== Work order ==
Establish how many lines in the material below include the word "semicircle", then give the count alone.

== The input ==
- - -

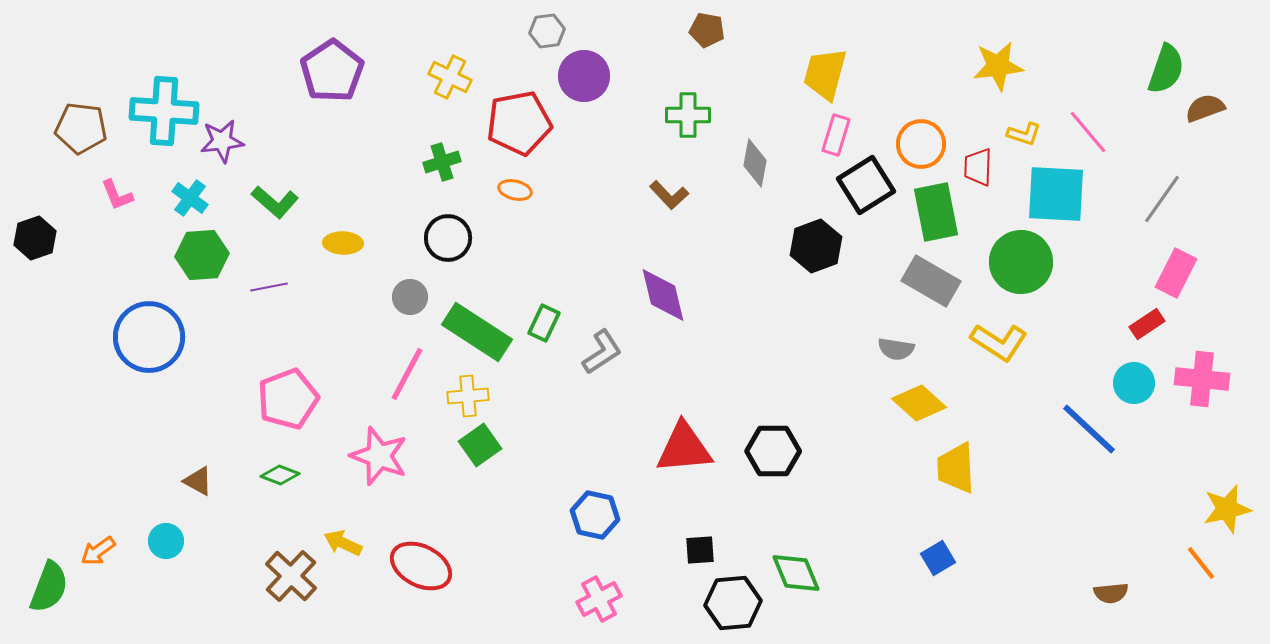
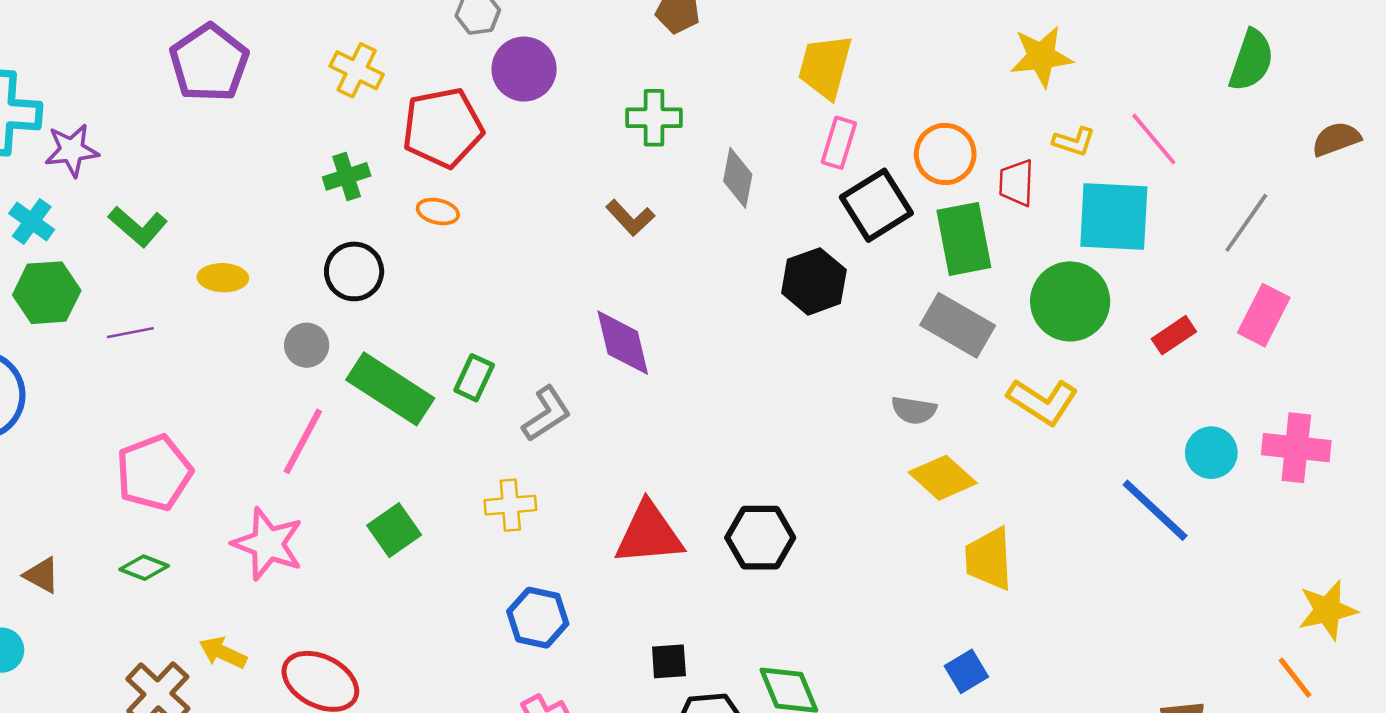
brown semicircle: (1205, 108) -> (1336, 139), moved
red rectangle: (1147, 324) -> (1174, 335), moved
yellow cross: (468, 396) -> (510, 505), moved

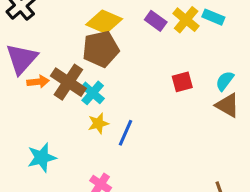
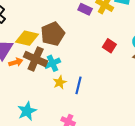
yellow diamond: (104, 22) -> (27, 38), moved
red square: (182, 82) -> (109, 46), turned -32
cyan cross: (93, 93) -> (52, 63), turned 35

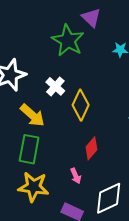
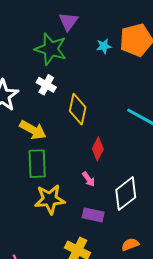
purple triangle: (91, 18) -> (68, 21), turned 35
white cross: (55, 86) -> (46, 85), moved

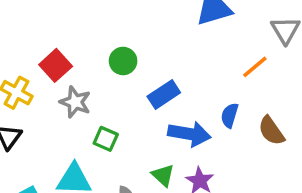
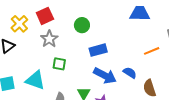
blue semicircle: (230, 115) -> (130, 73), turned 88
green square: (106, 139) -> (59, 64), turned -32

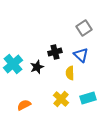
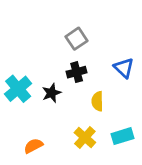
gray square: (84, 28) -> (77, 39), moved
blue triangle: (81, 55) -> (124, 68), moved

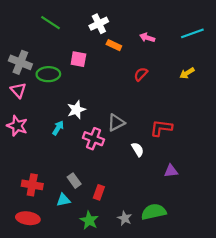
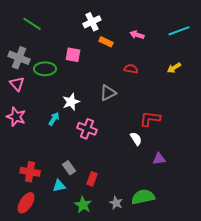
green line: (50, 23) -> (32, 24), moved
red semicircle: (141, 74) -> (131, 69), turned 56
gray triangle: (116, 123) -> (108, 93), moved
white semicircle: (138, 149) -> (136, 139), moved
red ellipse: (28, 218) -> (26, 203), turned -65

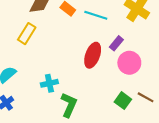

- - -

== Output below ==
4